WORK TASK:
Go through the listing below and return each line that includes "cyan".

RECORD SET:
*** Begin section ***
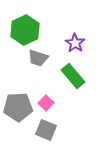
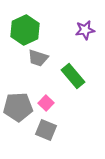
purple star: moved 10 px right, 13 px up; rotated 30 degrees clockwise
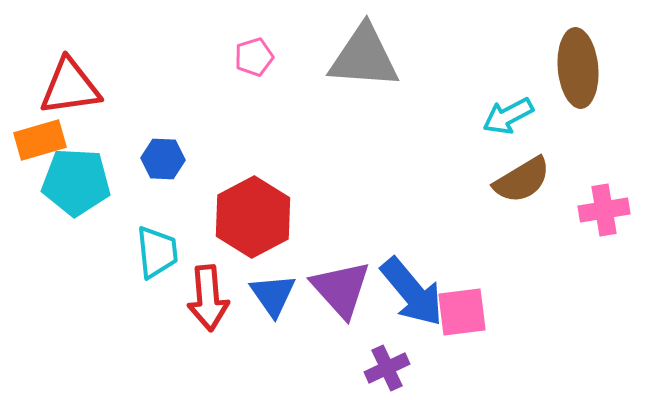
*** End section ***
*** Begin section ***
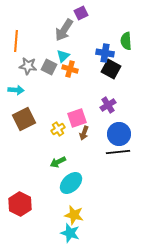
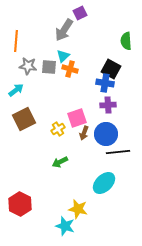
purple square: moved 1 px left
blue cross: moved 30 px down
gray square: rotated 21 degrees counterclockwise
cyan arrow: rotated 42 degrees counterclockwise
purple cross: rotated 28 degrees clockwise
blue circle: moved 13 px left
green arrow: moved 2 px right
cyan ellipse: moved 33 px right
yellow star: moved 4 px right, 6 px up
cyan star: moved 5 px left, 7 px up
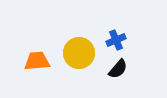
*** End section ***
SOLUTION TO THIS PROBLEM:
cyan arrow: rotated 42 degrees counterclockwise
cyan ellipse: moved 33 px right
cyan star: moved 5 px left, 7 px up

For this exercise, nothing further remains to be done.